▶ _What you should do_: Examine every line of the listing below. Count those containing "none" and state only the result.

START Listed records

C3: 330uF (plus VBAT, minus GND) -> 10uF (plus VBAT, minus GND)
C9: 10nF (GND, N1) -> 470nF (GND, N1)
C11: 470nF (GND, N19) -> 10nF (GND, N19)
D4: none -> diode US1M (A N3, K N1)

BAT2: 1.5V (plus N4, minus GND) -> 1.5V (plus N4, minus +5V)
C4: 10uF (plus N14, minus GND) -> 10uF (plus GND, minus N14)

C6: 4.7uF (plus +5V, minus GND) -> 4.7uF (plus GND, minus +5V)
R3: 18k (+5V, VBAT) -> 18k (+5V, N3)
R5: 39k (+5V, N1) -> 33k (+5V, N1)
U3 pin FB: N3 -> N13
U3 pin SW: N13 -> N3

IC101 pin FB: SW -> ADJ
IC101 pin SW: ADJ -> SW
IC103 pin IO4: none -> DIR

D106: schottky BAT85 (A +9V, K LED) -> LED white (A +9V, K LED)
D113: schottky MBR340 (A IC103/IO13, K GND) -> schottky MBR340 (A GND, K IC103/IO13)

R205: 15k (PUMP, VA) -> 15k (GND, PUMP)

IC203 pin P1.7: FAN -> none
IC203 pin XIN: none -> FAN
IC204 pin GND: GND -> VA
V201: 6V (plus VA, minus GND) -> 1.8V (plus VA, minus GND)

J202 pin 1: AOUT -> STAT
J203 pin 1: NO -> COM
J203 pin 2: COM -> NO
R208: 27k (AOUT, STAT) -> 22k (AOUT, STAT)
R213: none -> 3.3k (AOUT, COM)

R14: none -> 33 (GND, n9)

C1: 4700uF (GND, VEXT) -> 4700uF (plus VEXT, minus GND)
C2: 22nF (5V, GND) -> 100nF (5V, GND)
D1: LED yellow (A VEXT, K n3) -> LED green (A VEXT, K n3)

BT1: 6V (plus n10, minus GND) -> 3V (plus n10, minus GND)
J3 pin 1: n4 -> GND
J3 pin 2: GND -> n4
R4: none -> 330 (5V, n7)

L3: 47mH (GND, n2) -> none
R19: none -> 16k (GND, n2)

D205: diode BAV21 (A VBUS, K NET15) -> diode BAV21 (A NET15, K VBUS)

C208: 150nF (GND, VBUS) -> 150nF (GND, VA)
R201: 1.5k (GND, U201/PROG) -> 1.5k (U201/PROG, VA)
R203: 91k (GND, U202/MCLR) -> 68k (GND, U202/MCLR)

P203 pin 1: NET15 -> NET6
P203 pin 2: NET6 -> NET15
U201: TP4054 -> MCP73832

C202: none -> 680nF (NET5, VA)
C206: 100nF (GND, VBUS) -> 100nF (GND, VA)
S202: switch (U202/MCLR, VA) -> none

END Listed records

▶ _The completed task_: 11